++++ Source records
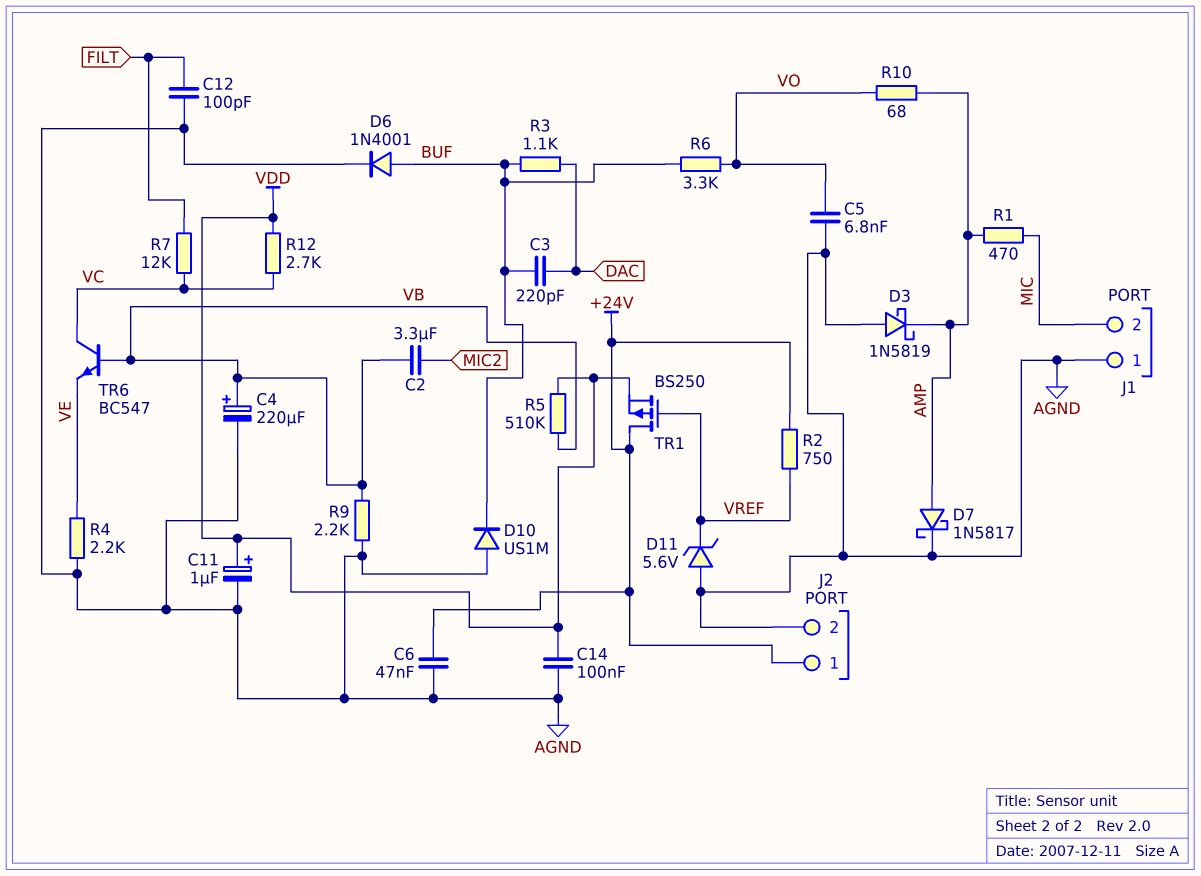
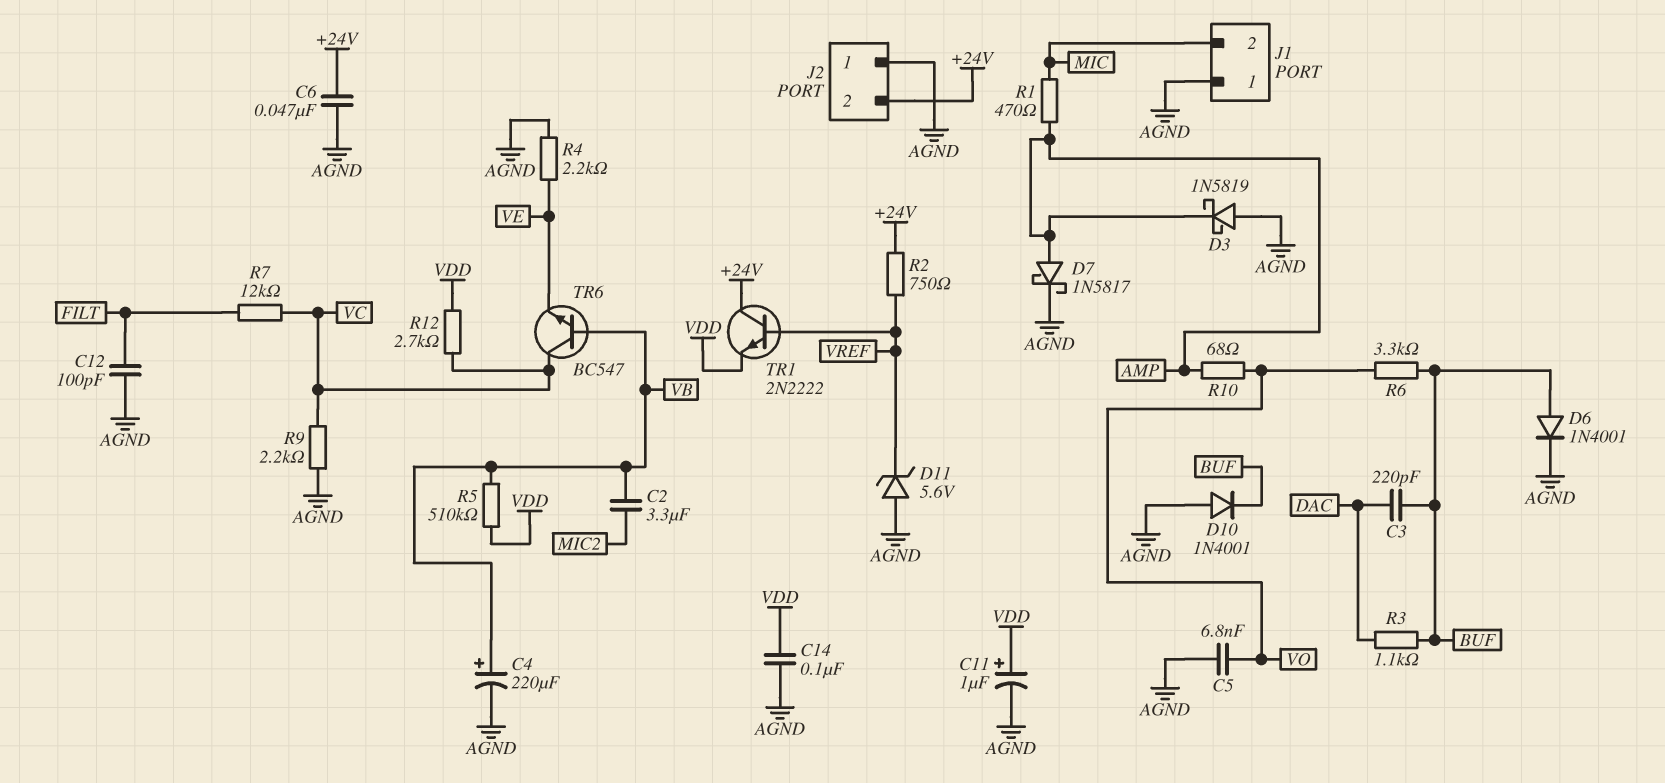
D10: diode US1M (A AGND, K BUF) -> diode 1N4001 (A AGND, K BUF)
J2 pin 1: +24V -> AGND
J2 pin 2: AGND -> +24V
R9: 2.2k (AGND, VB) -> 2.2k (AGND, VC)
TR1: PMOS BS250 (G VREF, D +24V, S VDD) -> NPN 2N2222 (B VREF, C +24V, E VDD)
++++++++
Exercise prompt>
Take the entries above and copy out all lines with the string "AGND".

Response to this exercise>
D10: diode US1M (A AGND, K BUF) -> diode 1N4001 (A AGND, K BUF)
J2 pin 1: +24V -> AGND
J2 pin 2: AGND -> +24V
R9: 2.2k (AGND, VB) -> 2.2k (AGND, VC)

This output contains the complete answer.